**WHAT THE TASK ASKS:** Transcribe each record exactly. Include every one.
***
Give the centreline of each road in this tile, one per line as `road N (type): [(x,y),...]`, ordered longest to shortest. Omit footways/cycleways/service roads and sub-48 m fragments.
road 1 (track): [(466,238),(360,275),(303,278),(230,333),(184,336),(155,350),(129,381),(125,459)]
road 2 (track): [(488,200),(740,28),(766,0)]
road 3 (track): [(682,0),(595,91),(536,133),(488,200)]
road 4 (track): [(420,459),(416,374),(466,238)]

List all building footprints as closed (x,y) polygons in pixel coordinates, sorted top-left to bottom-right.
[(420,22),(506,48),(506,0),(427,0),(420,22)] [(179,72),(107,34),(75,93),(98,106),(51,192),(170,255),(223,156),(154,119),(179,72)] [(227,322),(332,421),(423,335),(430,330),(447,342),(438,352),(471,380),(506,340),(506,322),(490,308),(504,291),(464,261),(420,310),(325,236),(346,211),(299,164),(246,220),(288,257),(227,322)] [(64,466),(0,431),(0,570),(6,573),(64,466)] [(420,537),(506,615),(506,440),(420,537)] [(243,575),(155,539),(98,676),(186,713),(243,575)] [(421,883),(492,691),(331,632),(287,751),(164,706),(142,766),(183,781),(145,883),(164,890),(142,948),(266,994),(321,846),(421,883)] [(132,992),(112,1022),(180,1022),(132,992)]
***
**RESULT:**
Give the centreline of each road in this tile, one per line as `road N (type): [(x,y),...]`, ordered longest to shortest. Omit footways/cycleways/service roads and sub-48 m fragments.
road 1 (track): [(466,238),(360,275),(303,278),(230,333),(184,336),(155,350),(129,381),(125,459)]
road 2 (track): [(488,200),(740,28),(766,0)]
road 3 (track): [(682,0),(595,91),(536,133),(488,200)]
road 4 (track): [(420,459),(416,374),(466,238)]

List all building footprints as closed (x,y) polygons in pixel coordinates, sorted top-left to bottom-right.
[(420,22),(506,48),(506,0),(427,0),(420,22)] [(179,72),(107,34),(75,93),(98,106),(51,192),(170,255),(223,156),(154,119),(179,72)] [(227,322),(332,421),(423,335),(430,330),(447,342),(438,352),(471,380),(506,340),(506,322),(490,308),(504,291),(464,261),(420,310),(325,236),(346,211),(299,164),(246,220),(288,257),(227,322)] [(64,466),(0,431),(0,570),(6,573),(64,466)] [(420,537),(506,615),(506,440),(420,537)] [(243,575),(155,539),(98,676),(186,713),(243,575)] [(421,883),(492,691),(331,632),(287,751),(164,706),(142,766),(183,781),(145,883),(164,890),(142,948),(266,994),(321,846),(421,883)] [(132,992),(112,1022),(180,1022),(132,992)]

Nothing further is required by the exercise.